** Data shown follows **

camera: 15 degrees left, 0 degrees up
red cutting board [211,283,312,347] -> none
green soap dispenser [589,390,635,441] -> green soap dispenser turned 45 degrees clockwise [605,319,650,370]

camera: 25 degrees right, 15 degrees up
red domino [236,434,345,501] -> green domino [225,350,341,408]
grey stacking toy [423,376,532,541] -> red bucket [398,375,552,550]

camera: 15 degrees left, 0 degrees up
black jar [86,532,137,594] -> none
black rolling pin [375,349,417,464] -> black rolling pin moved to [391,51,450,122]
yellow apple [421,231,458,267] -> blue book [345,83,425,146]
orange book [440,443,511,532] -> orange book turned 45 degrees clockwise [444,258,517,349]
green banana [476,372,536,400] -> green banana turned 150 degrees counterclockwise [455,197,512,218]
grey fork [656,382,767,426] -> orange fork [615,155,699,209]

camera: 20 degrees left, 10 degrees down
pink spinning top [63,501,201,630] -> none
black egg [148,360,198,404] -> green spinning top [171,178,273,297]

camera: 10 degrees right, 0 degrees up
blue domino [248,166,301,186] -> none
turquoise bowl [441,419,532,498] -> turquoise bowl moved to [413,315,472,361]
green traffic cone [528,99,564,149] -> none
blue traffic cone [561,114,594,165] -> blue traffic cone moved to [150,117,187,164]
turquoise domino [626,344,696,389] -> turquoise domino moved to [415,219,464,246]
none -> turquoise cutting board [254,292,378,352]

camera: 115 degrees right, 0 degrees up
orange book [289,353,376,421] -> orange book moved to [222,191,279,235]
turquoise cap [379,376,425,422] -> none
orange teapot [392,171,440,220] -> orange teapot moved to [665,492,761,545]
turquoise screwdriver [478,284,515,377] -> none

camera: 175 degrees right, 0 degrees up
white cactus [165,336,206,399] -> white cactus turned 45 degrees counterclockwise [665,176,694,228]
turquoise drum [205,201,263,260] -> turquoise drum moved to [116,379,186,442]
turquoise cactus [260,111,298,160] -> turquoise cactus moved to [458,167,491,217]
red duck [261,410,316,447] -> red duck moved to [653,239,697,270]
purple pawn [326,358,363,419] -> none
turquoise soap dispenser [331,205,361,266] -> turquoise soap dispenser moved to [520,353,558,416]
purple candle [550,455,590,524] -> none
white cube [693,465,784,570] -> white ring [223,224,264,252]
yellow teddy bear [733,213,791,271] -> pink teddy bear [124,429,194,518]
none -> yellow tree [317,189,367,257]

** End of Data shown **

#### [What you have to do]
What are the lines of the data above that include the string "counterclockwise"? Copy them.

#### [Task answer]
green banana [476,372,536,400] -> green banana turned 150 degrees counterclockwise [455,197,512,218]
white cactus [165,336,206,399] -> white cactus turned 45 degrees counterclockwise [665,176,694,228]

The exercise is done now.